──────── Data in this exercise

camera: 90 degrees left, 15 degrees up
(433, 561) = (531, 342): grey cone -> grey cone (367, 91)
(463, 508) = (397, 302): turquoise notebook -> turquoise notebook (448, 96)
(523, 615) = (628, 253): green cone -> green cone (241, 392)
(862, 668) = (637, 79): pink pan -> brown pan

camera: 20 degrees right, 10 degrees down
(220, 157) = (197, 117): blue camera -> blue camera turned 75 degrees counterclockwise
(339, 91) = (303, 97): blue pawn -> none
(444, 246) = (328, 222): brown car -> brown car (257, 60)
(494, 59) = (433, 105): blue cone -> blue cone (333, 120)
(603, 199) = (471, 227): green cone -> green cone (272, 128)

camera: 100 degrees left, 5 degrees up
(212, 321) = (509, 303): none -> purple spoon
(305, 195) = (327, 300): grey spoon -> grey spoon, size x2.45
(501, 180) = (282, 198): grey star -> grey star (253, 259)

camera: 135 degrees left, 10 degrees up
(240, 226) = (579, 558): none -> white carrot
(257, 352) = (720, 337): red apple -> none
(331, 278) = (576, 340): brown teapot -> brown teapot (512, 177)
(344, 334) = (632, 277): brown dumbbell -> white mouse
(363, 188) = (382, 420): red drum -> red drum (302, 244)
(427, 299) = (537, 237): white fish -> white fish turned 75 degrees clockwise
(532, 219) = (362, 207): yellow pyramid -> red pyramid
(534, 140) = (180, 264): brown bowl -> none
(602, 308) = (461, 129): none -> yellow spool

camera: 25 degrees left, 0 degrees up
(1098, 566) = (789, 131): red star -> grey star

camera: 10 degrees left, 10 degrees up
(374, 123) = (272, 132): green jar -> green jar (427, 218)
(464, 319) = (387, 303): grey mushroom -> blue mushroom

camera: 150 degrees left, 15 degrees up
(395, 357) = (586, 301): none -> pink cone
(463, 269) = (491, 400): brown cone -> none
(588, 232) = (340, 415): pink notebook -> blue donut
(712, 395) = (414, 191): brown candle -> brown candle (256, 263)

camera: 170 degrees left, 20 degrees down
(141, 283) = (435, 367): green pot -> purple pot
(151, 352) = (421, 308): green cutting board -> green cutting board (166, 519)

────────────────

• [Your task]:
Only the lines from the one containing "(212, 321) = (509, 303): none -> purple spoon" through the end of the material belong in the answer, each restated word for word.

• [Output for this exercise]:
(212, 321) = (509, 303): none -> purple spoon
(305, 195) = (327, 300): grey spoon -> grey spoon, size x2.45
(501, 180) = (282, 198): grey star -> grey star (253, 259)

camera: 135 degrees left, 10 degrees up
(240, 226) = (579, 558): none -> white carrot
(257, 352) = (720, 337): red apple -> none
(331, 278) = (576, 340): brown teapot -> brown teapot (512, 177)
(344, 334) = (632, 277): brown dumbbell -> white mouse
(363, 188) = (382, 420): red drum -> red drum (302, 244)
(427, 299) = (537, 237): white fish -> white fish turned 75 degrees clockwise
(532, 219) = (362, 207): yellow pyramid -> red pyramid
(534, 140) = (180, 264): brown bowl -> none
(602, 308) = (461, 129): none -> yellow spool

camera: 25 degrees left, 0 degrees up
(1098, 566) = (789, 131): red star -> grey star

camera: 10 degrees left, 10 degrees up
(374, 123) = (272, 132): green jar -> green jar (427, 218)
(464, 319) = (387, 303): grey mushroom -> blue mushroom

camera: 150 degrees left, 15 degrees up
(395, 357) = (586, 301): none -> pink cone
(463, 269) = (491, 400): brown cone -> none
(588, 232) = (340, 415): pink notebook -> blue donut
(712, 395) = (414, 191): brown candle -> brown candle (256, 263)

camera: 170 degrees left, 20 degrees down
(141, 283) = (435, 367): green pot -> purple pot
(151, 352) = (421, 308): green cutting board -> green cutting board (166, 519)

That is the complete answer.